Instructions for the task:
Please make sure what you return matches the listing below exactly, minus its pictures.

Records supplied:

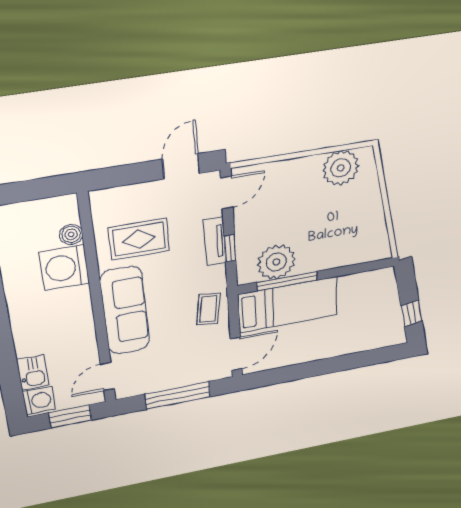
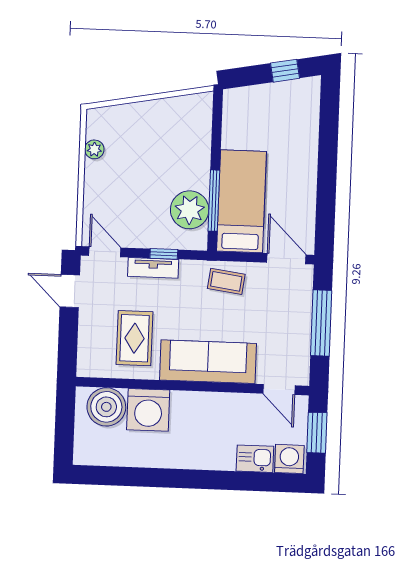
plant: (341, 168) -> (94, 149), width x0.53, depth x0.53
boiler: (71, 234) -> (106, 407), width x1.86, depth x1.86

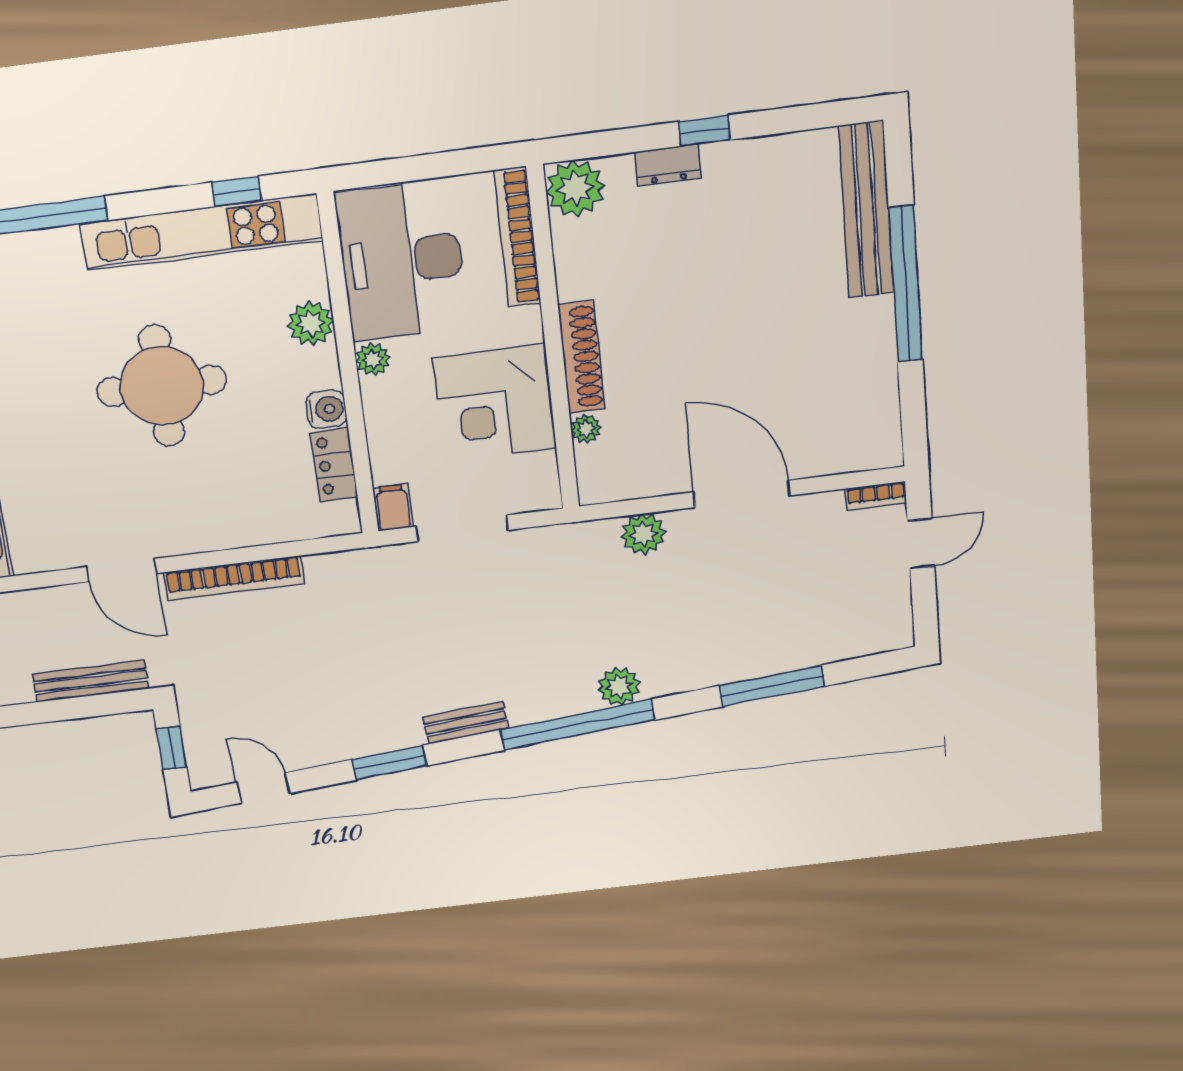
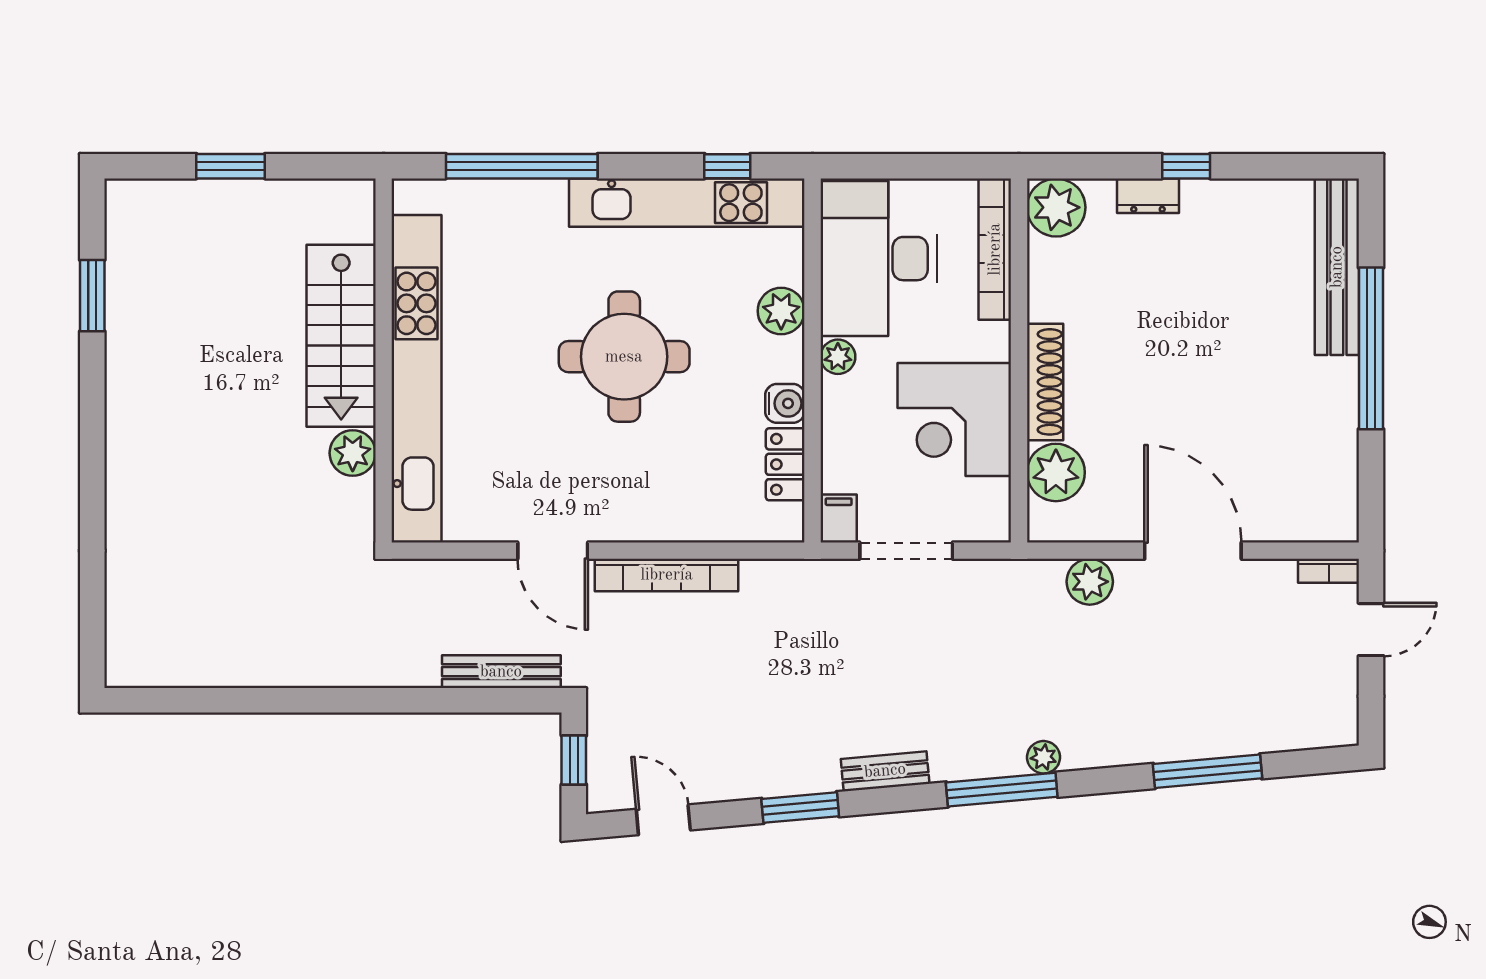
plant: (586, 429) -> (1056, 472), width x1.88, depth x1.88
plant: (619, 686) -> (1043, 757), width x0.73, depth x0.73
window: (577, 725) -> (1002, 790), width x0.68

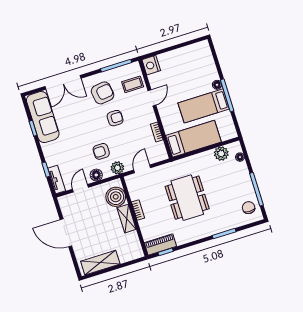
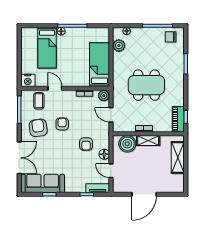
bed: (204, 106) -> (47, 48), moved
plant: (117, 168) -> (104, 96), moved
shelving: (100, 263) -> (178, 158), moved

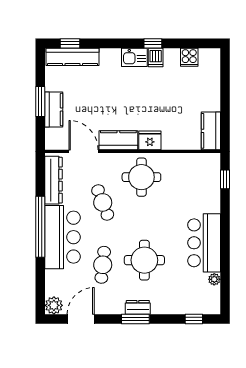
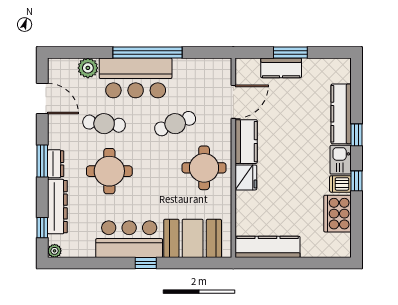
window: (70, 43) -> (356, 135), moved
kitchen counter: (73, 57) -> (341, 114), moved
cooker: (189, 57) -> (338, 214), width x1.87, depth x1.31
kitchen counter: (211, 131) -> (268, 247), width x1.50
window: (225, 179) -> (146, 263), moved
dresser: (53, 180) -> (57, 207), moved, turned -90
booth: (203, 187) -> (193, 238), added
plant: (214, 279) -> (55, 251), moved
plant: (54, 305) -> (88, 68), moved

Expected answer:
plant: (341, 168) -> (94, 149), width x0.53, depth x0.53
boiler: (71, 234) -> (106, 407), width x1.86, depth x1.86

plant: (586, 429) -> (1056, 472), width x1.88, depth x1.88
plant: (619, 686) -> (1043, 757), width x0.73, depth x0.73
window: (577, 725) -> (1002, 790), width x0.68

bed: (204, 106) -> (47, 48), moved
plant: (117, 168) -> (104, 96), moved
shelving: (100, 263) -> (178, 158), moved

window: (70, 43) -> (356, 135), moved
kitchen counter: (73, 57) -> (341, 114), moved
cooker: (189, 57) -> (338, 214), width x1.87, depth x1.31
kitchen counter: (211, 131) -> (268, 247), width x1.50
window: (225, 179) -> (146, 263), moved
dresser: (53, 180) -> (57, 207), moved, turned -90
booth: (203, 187) -> (193, 238), added
plant: (214, 279) -> (55, 251), moved
plant: (54, 305) -> (88, 68), moved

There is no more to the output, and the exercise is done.